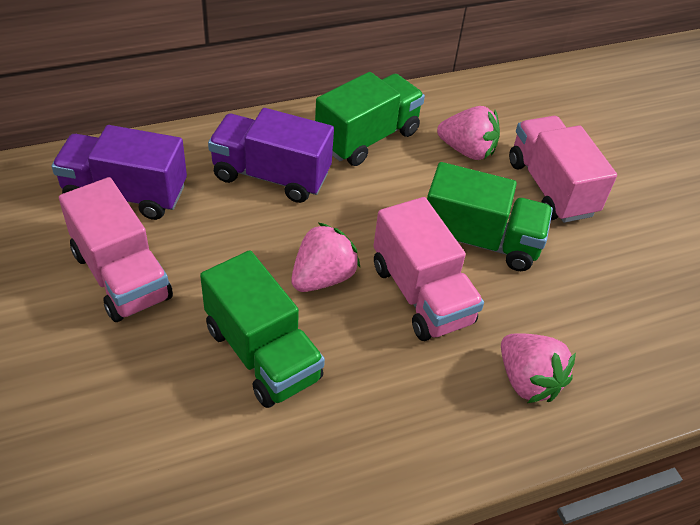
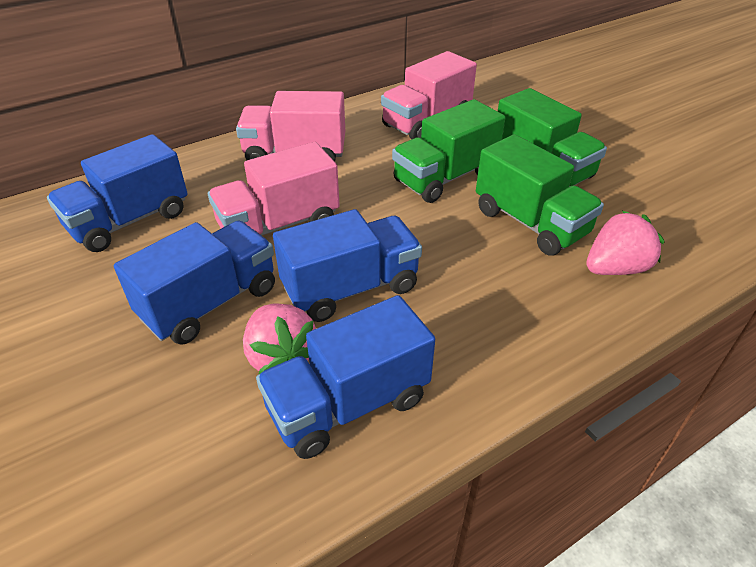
blue truck: 0 -> 4
pink strawberry: 3 -> 2
purple truck: 2 -> 0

+ + +

# [Exercise details]
The expected output is the complete listing, word for word, without any picture.

# [Response for this exercise]
blue truck: 0 -> 4
pink strawberry: 3 -> 2
purple truck: 2 -> 0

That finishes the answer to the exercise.